Object matching data
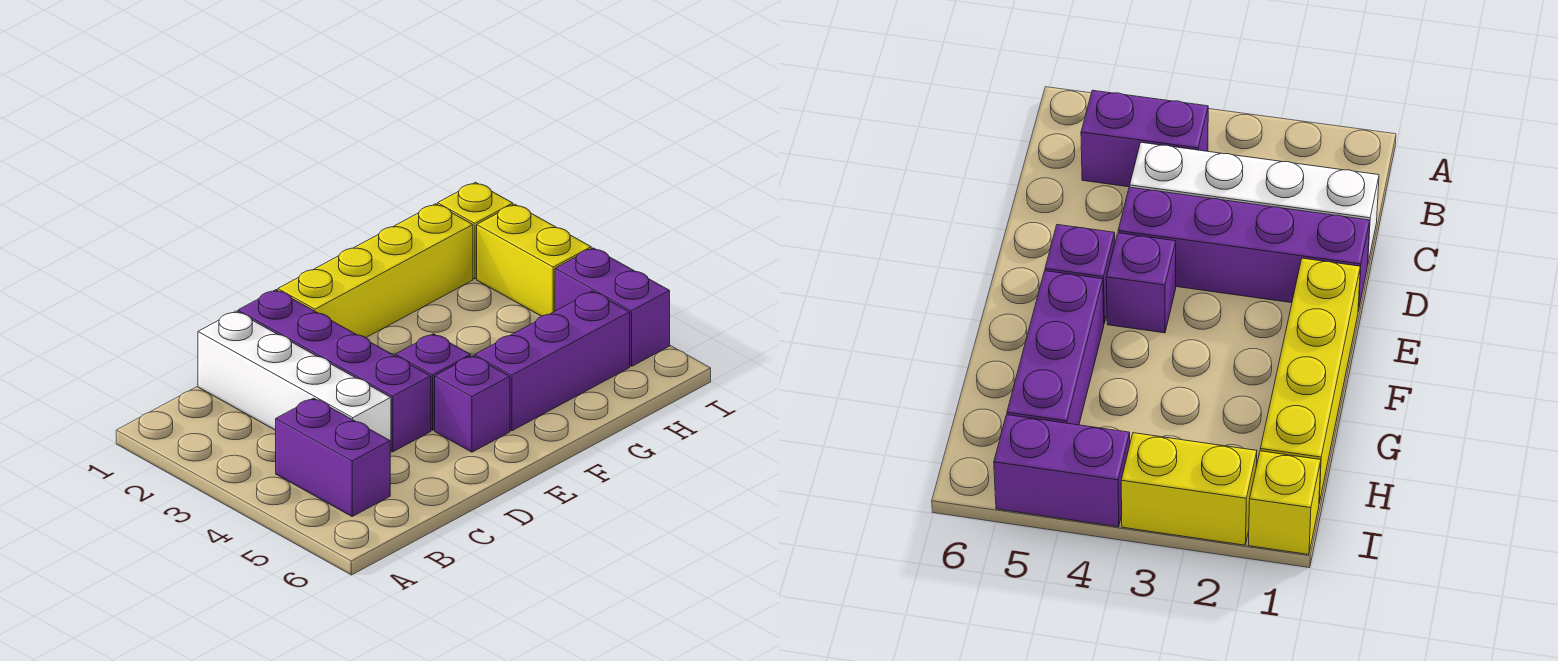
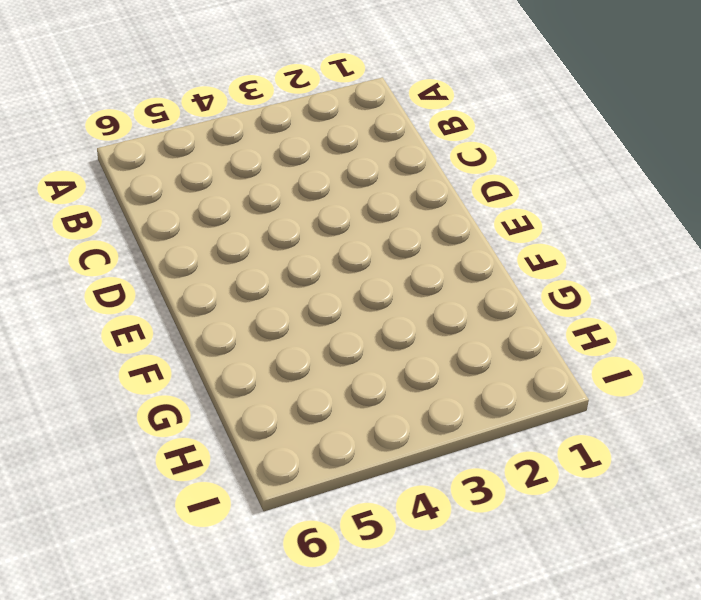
none -> purple brick B4:B5 level 1
none -> white brick C1:C4 level 1

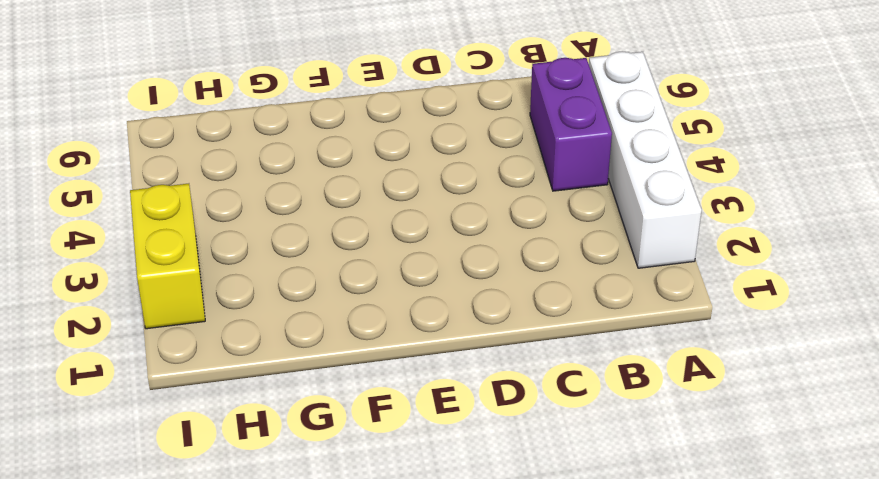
white brick A2:A5 level 1 -> white brick C1:C4 level 1
none -> purple brick D1:D4 level 1
none -> yellow brick E1:H1 level 1

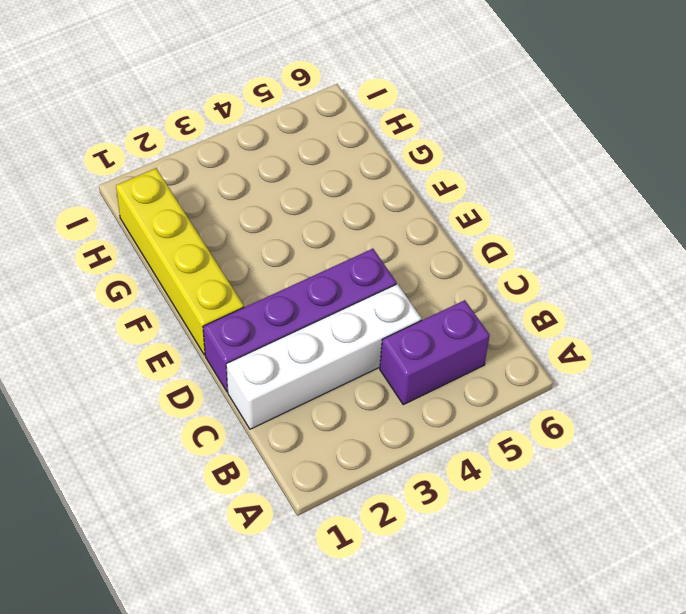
none -> purple brick E4 level 1
none -> purple brick E5 level 1

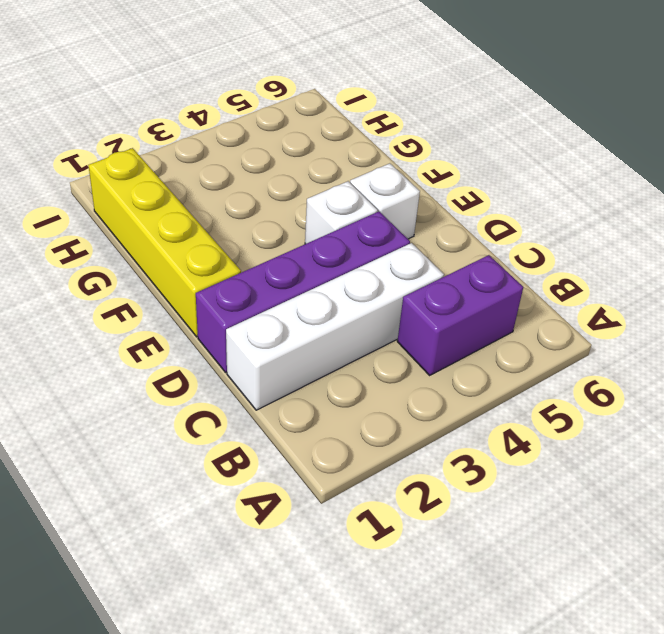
white brick E4 level 1 -> purple brick E4 level 1
white brick E5 level 1 -> purple brick E5 level 1
none -> purple brick F5:H5 level 1
none -> yellow brick I1 level 1

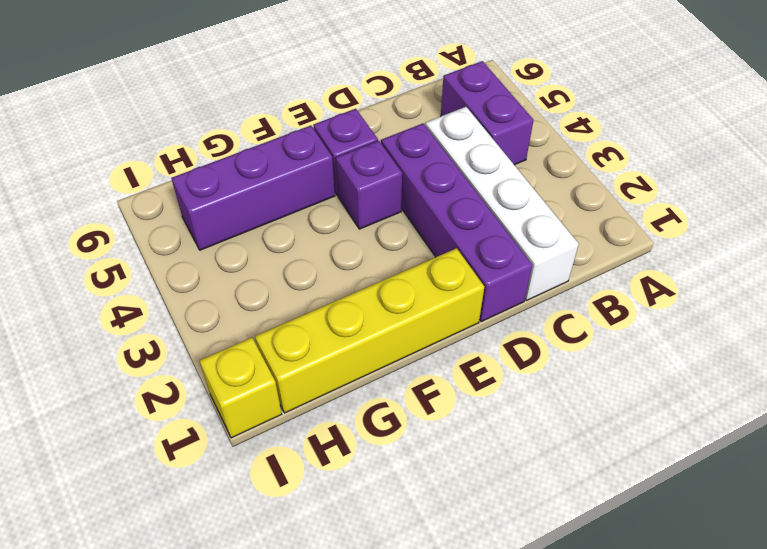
none -> yellow brick I2:I3 level 1
none -> purple brick I4:I5 level 1

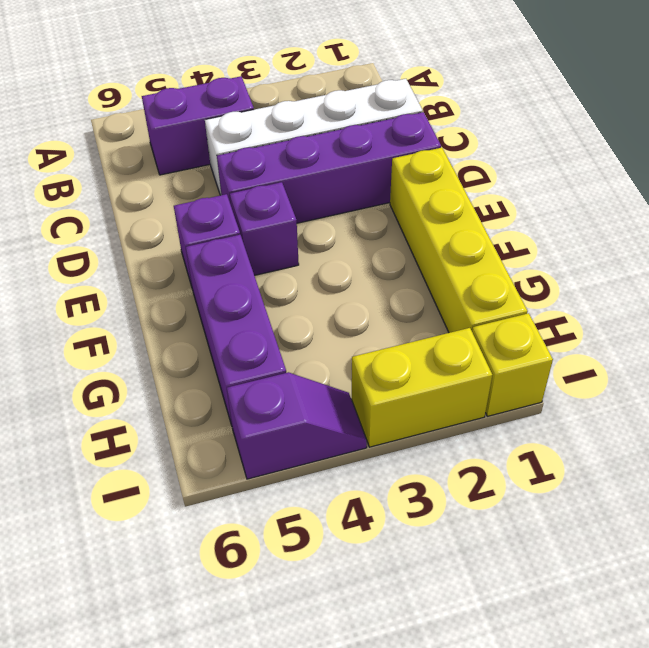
purple slope I4:I5 level 1 top 5 -> purple brick I4:I5 level 1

**YOUR ASSIGNMENT**
Retype precisely, and only, the lines from the one holding "white brick E4" through the final line of the data above, with the pictures omitted.

**EXERCISE ANSWER**
white brick E4 level 1 -> purple brick E4 level 1
white brick E5 level 1 -> purple brick E5 level 1
none -> purple brick F5:H5 level 1
none -> yellow brick I1 level 1

none -> yellow brick I2:I3 level 1
none -> purple brick I4:I5 level 1

purple slope I4:I5 level 1 top 5 -> purple brick I4:I5 level 1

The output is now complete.